Two-dimensional motion records>
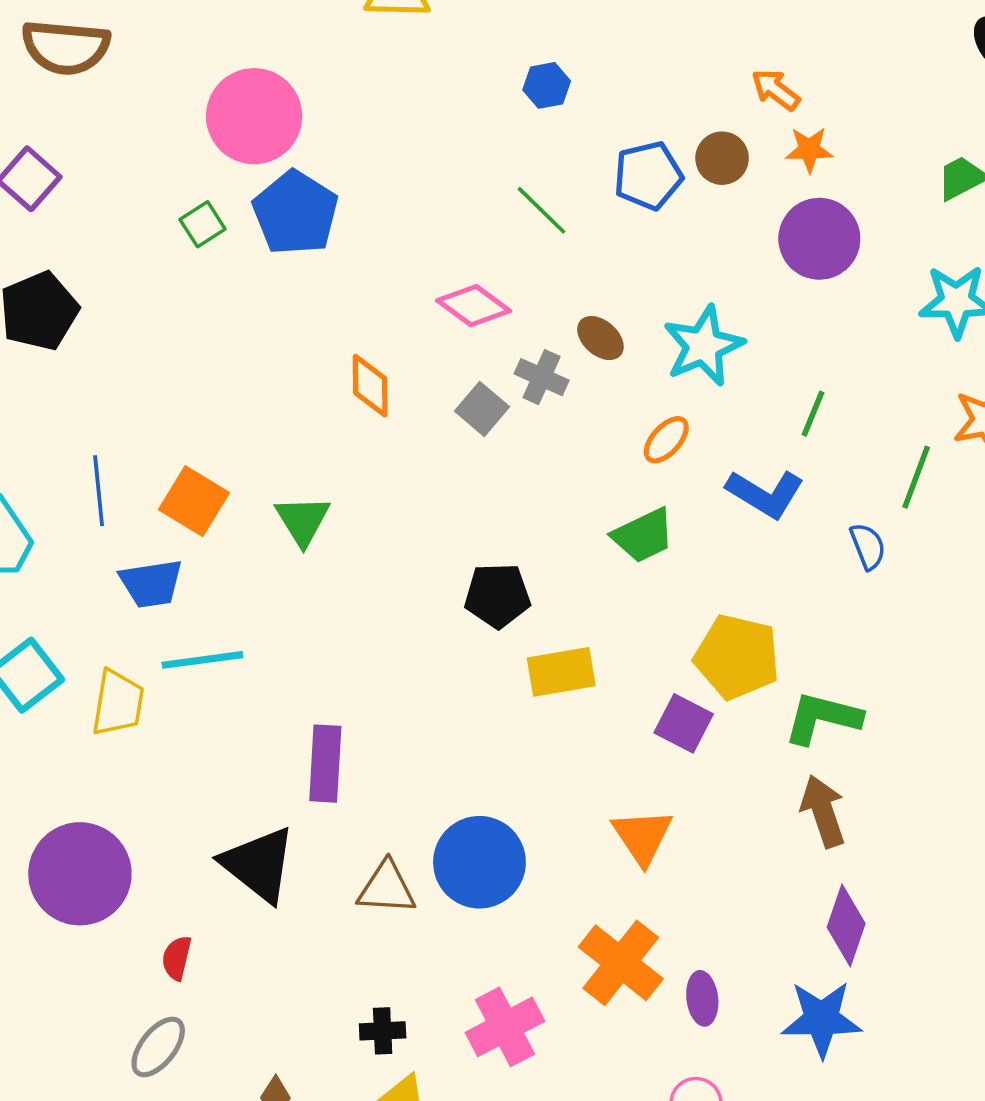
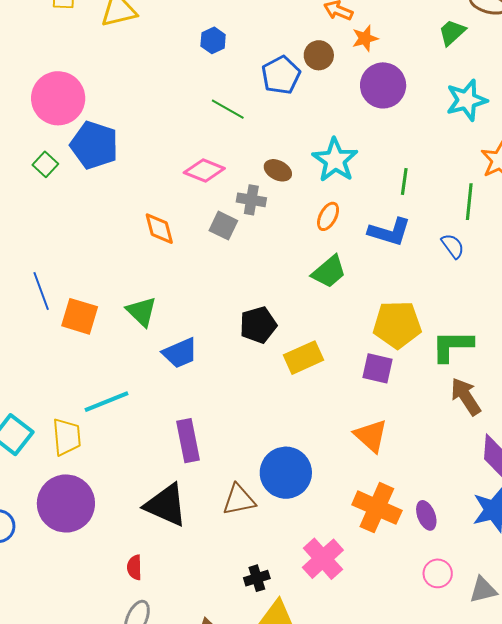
blue line: (99, 491) -> (41, 291), moved
blue trapezoid: (151, 584) -> (180, 353), moved
purple circle: (80, 874) -> (66, 503), moved

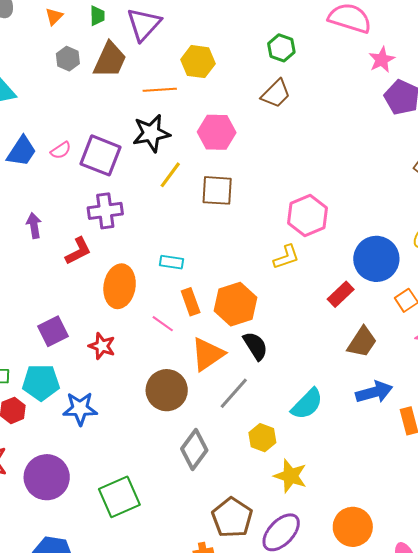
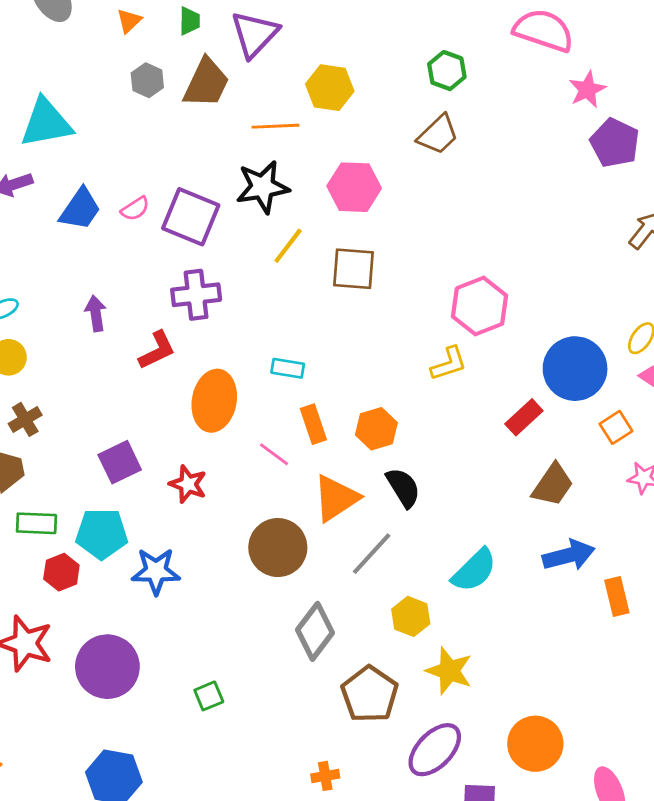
orange hexagon: (236, 304) -> (376, 429), size x0.7
green square: (119, 497) -> (209, 696), size x0.5
brown pentagon: (232, 518) -> (370, 694), moved

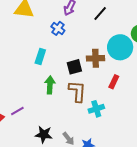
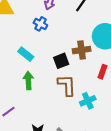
cyan rectangle: (40, 56) -> (26, 54), turned -63
green arrow: (50, 85) -> (28, 80), moved

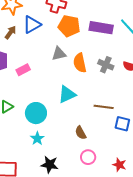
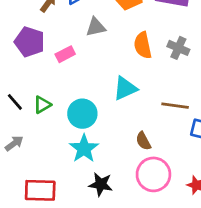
gray triangle: (59, 54) -> (96, 27), moved
cyan star: (37, 138) -> (84, 149), size x1.5
pink circle: (88, 157) -> (153, 174), size x1.6

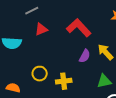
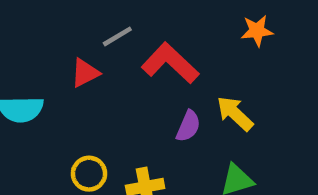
gray line: (32, 11) -> (117, 36), moved

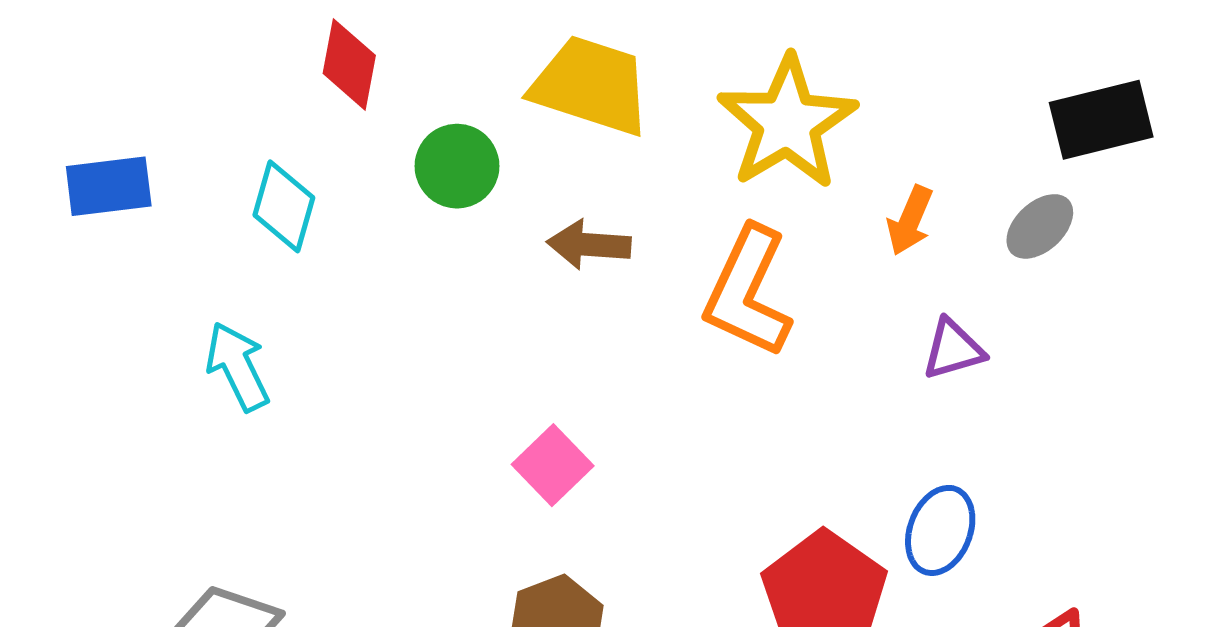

TO DO> Restate every line above exactly, omitting images.

SOLUTION TO THIS PROBLEM>
blue line: (99, 491) -> (41, 291), moved
blue trapezoid: (151, 584) -> (180, 353), moved
purple circle: (80, 874) -> (66, 503), moved

orange hexagon: (236, 304) -> (376, 429), size x0.7
green square: (119, 497) -> (209, 696), size x0.5
brown pentagon: (232, 518) -> (370, 694), moved

cyan rectangle: (40, 56) -> (26, 54), turned -63
green arrow: (50, 85) -> (28, 80), moved

gray triangle: (59, 54) -> (96, 27), moved
cyan star: (37, 138) -> (84, 149), size x1.5
pink circle: (88, 157) -> (153, 174), size x1.6

gray line: (32, 11) -> (117, 36), moved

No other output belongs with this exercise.